The expected output is the full set of entries, printed exactly, without pictures.
(Given information)
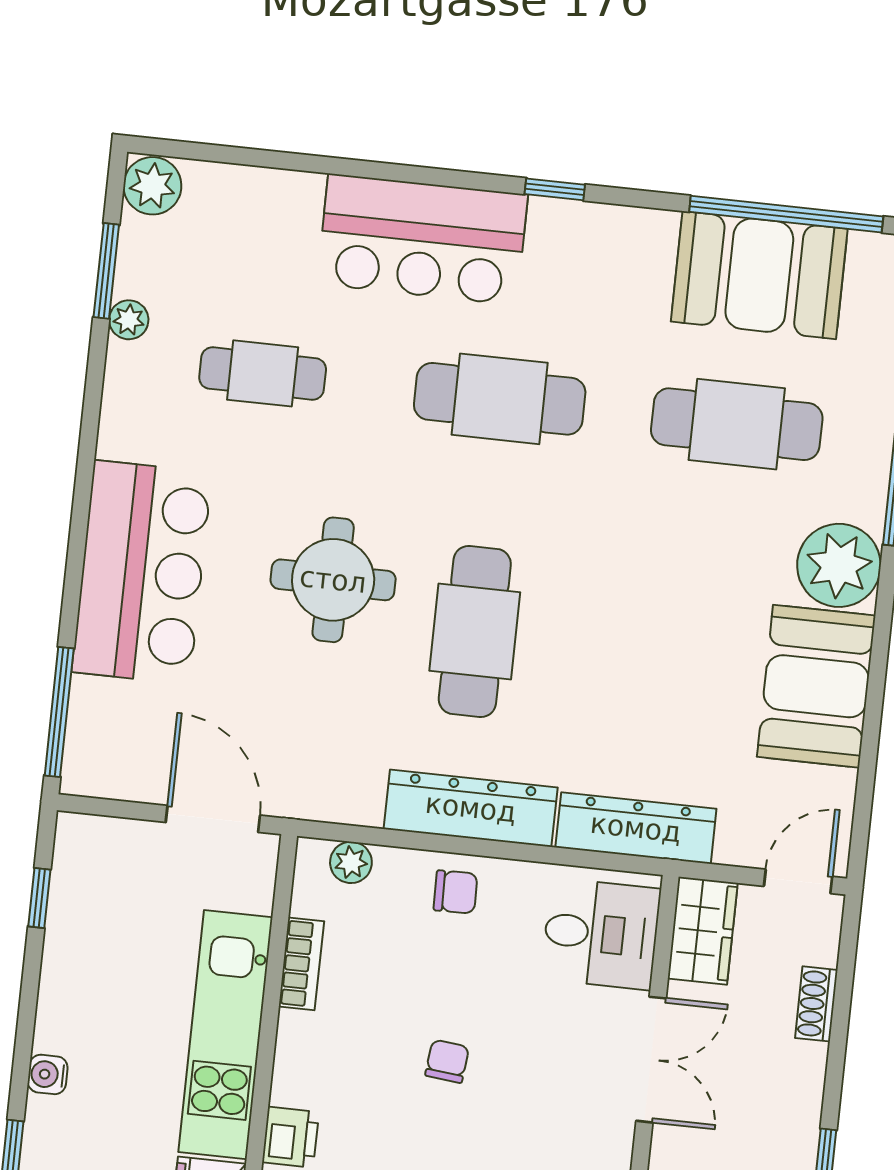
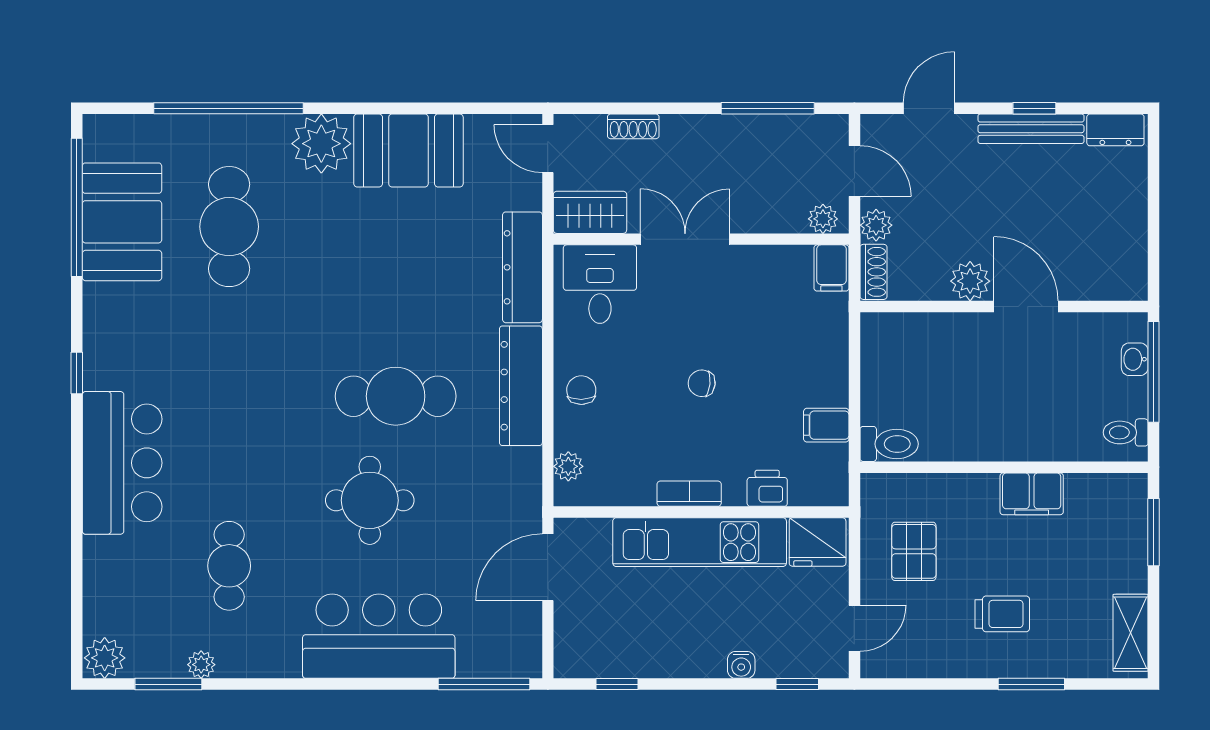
cafe table: (500, 399) -> (229, 396), removed
bookcase: (301, 964) -> (689, 494), moved

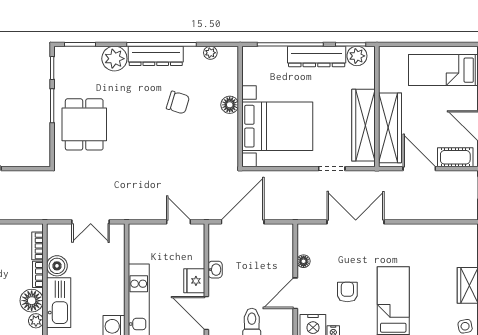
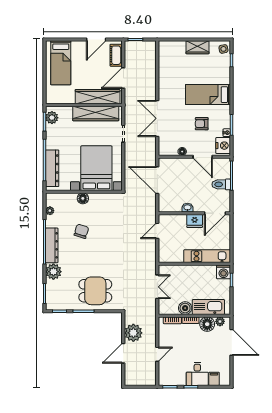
dresser: (317, 56) -> (52, 168), moved
plant: (18, 184) -> (133, 333), added
door: (243, 222) -> (157, 180), moved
(End Given information)
_Your solution_
cafe table: (500, 399) -> (229, 396), removed
bookcase: (301, 964) -> (689, 494), moved

dresser: (317, 56) -> (52, 168), moved
plant: (18, 184) -> (133, 333), added
door: (243, 222) -> (157, 180), moved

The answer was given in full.